EXERCISE INSTRUCTIONS: The required copy runs from the first line of the material through the line containing "The PurpleSprayBottle at", exactly as written and without pictures.

━━━━━ RECORDS SUPPLIED

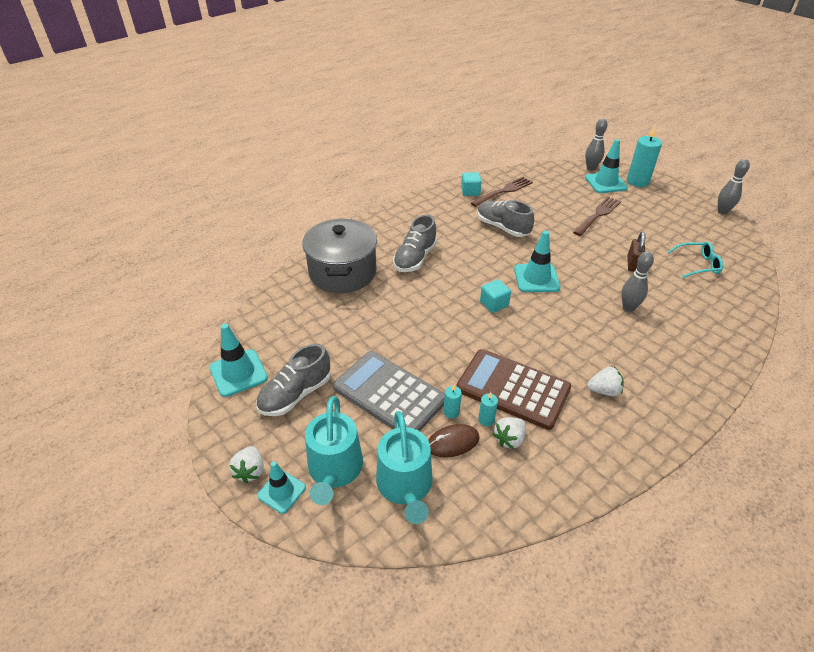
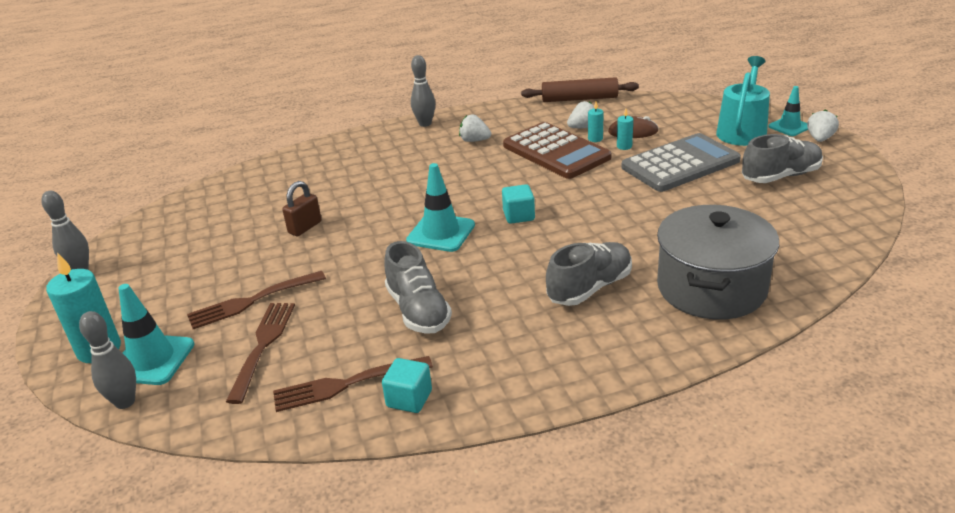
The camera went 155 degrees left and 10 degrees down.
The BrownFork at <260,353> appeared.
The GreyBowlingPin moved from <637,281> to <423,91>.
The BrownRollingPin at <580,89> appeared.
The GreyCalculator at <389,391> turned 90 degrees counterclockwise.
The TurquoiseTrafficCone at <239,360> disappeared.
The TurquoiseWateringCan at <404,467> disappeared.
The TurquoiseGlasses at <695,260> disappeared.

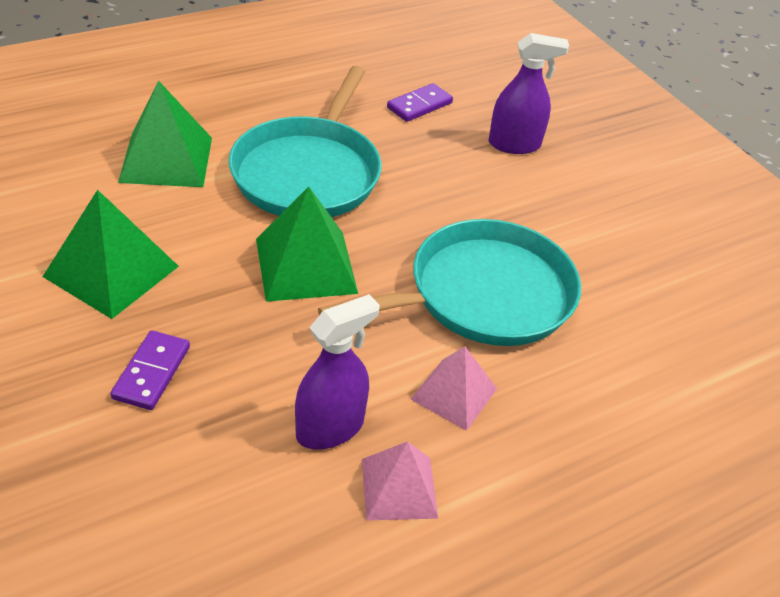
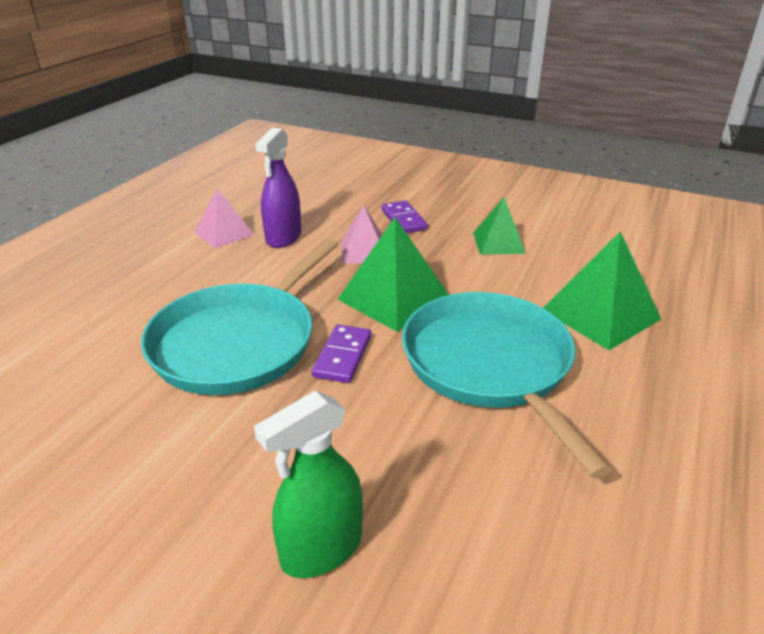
The camera went 150 degrees right and 10 degrees down.
The PurpleSprayBottle at <528,93> became the GreenSprayBottle at <308,484>.
The PurpleDomino moved from <420,102> to <341,353>.
The PinkPyramid moved from <453,388> to <361,234>.
The GreenPyramid at <111,254> changed to 0.64 times the size.

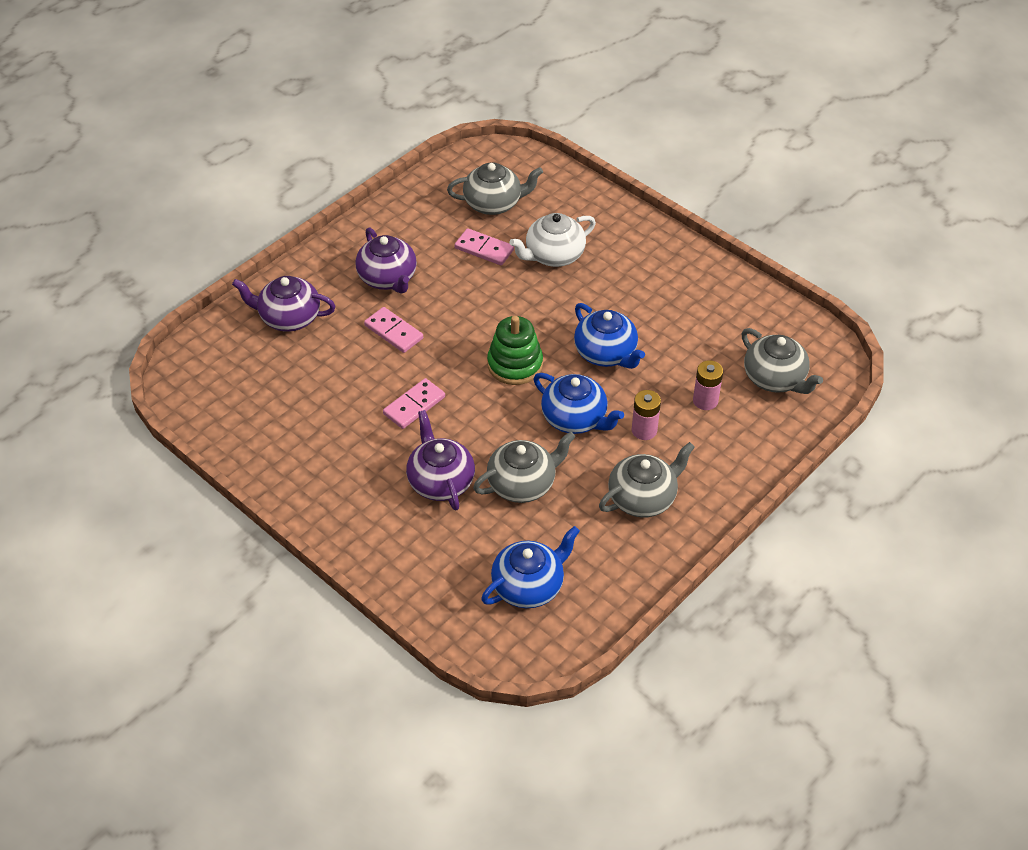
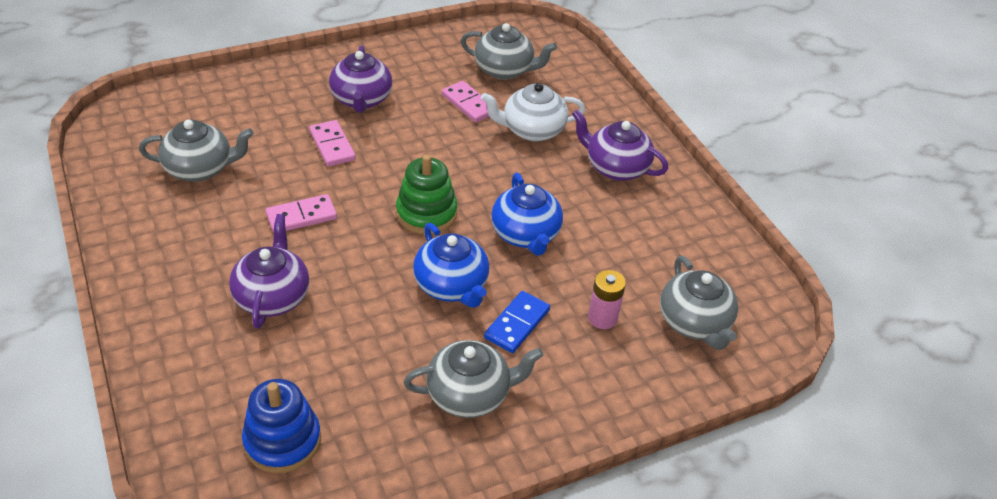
The camera went 20 degrees right and 5 degrees down.
The GreyTeapot moved from <524,467> to <196,151>.
The BlueTeapot at <530,567> was replaced by the BlueStackingToy at <281,426>.
The PinkBattery at <646,415> was replaced by the BlueDomino at <517,322>.
The PurpleTeapot moved from <284,304> to <620,145>.

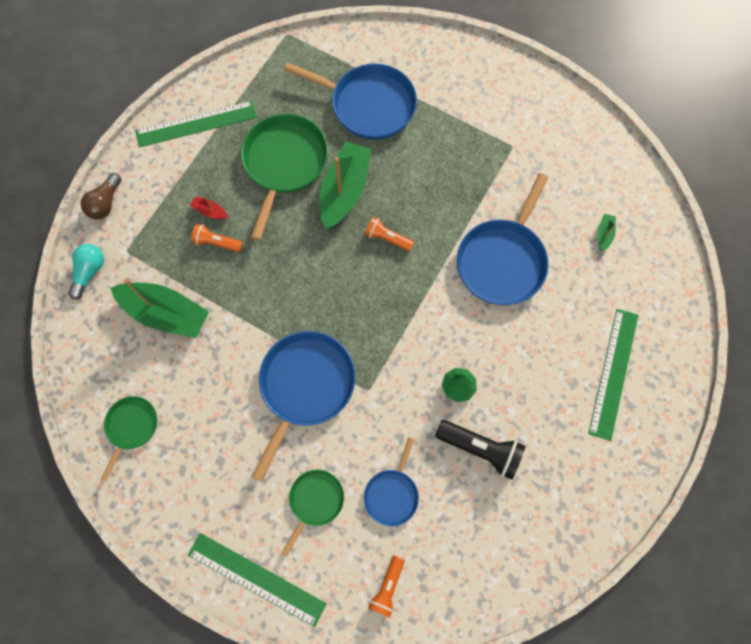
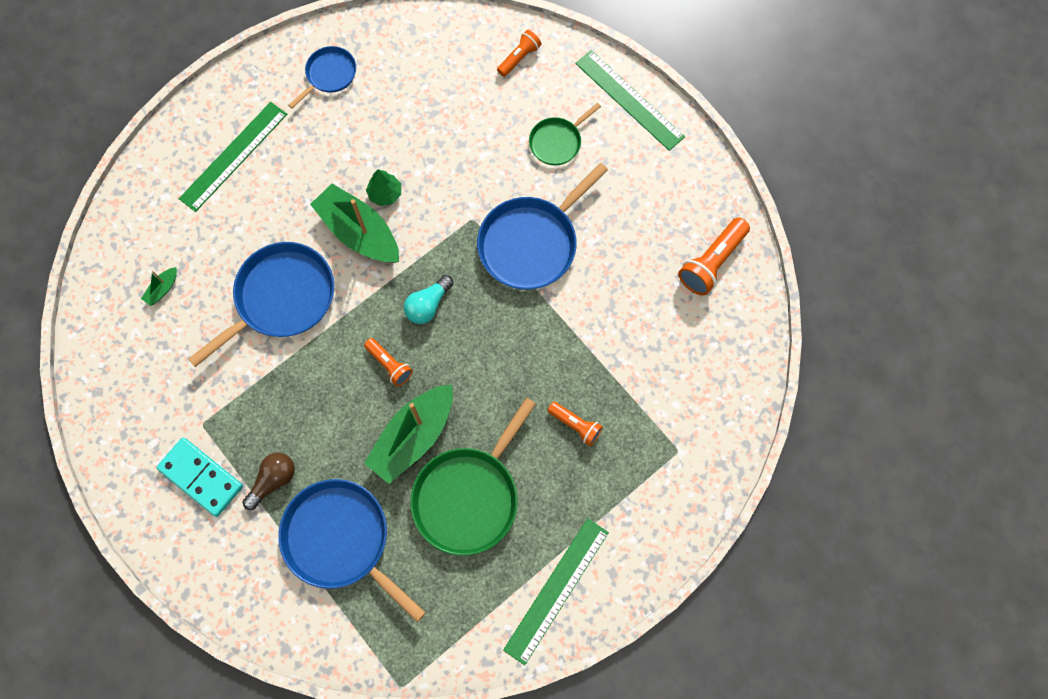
The camera went 160 degrees left and 0 degrees up.
The TurquoiseDomino at <199,477> appeared.
The BrownLightBulb moved from <101,196> to <269,481>.
The BluePan moved from <391,482> to <322,77>.
The GreenBoat moved from <159,308> to <354,223>.
The TurquoiseLightBulb moved from <86,271> to <429,299>.
The GreenRuler at <196,124> turned 60 degrees counterclockwise.
The GreenPan at <128,439> was replaced by the OrangeFlashlight at <714,256>.
The RedBoat at <209,208> disappeared.
The BlackFlashlight at <480,450> disappeared.

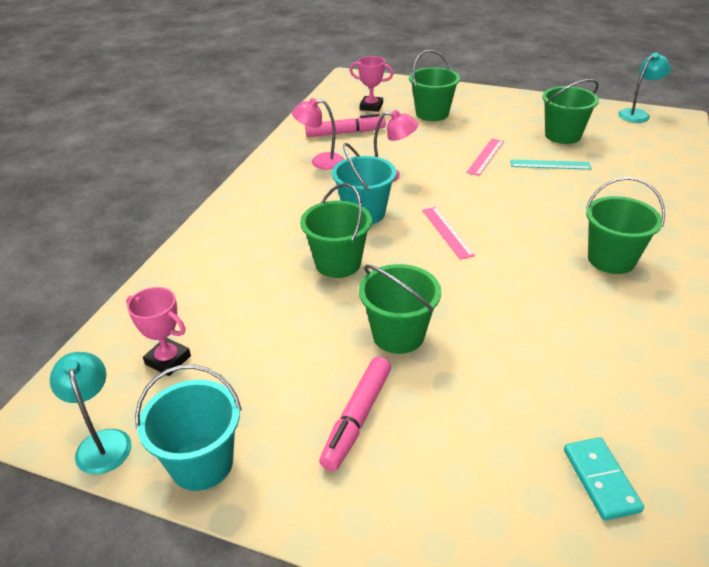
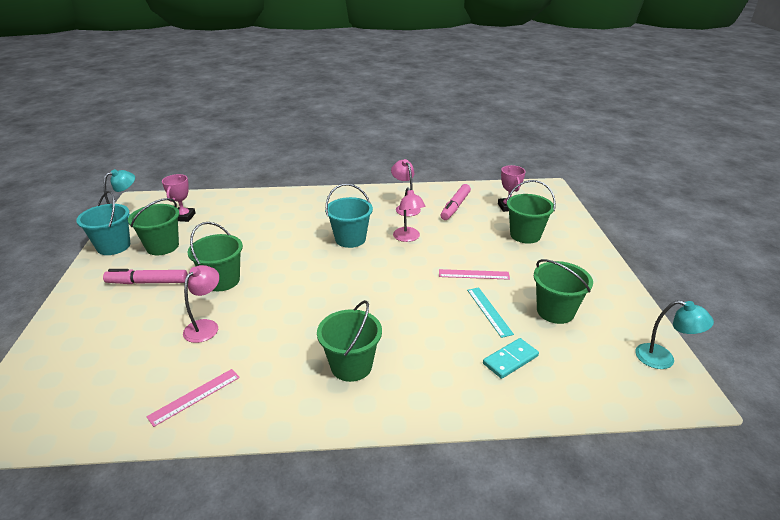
The camera went 65 degrees right and 5 degrees down.
The GreenBucket moved from <336,230> to <154,226>.
The PinkRuler moved from <448,233> to <193,398>.
The PinkLamp at <201,304> appeared.
The PinkMarker at <345,125> turned 60 degrees clockwise.
The TurquoiseDomino moved from <604,479> to <511,358>.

━━━━━━━━━━

RESPONSE AREA:
The camera went 155 degrees left and 10 degrees down.
The BrownFork at <260,353> appeared.
The GreyBowlingPin moved from <637,281> to <423,91>.
The BrownRollingPin at <580,89> appeared.
The GreyCalculator at <389,391> turned 90 degrees counterclockwise.
The TurquoiseTrafficCone at <239,360> disappeared.
The TurquoiseWateringCan at <404,467> disappeared.
The TurquoiseGlasses at <695,260> disappeared.

The camera went 150 degrees right and 10 degrees down.
The PurpleSprayBottle at <528,93> became the GreenSprayBottle at <308,484>.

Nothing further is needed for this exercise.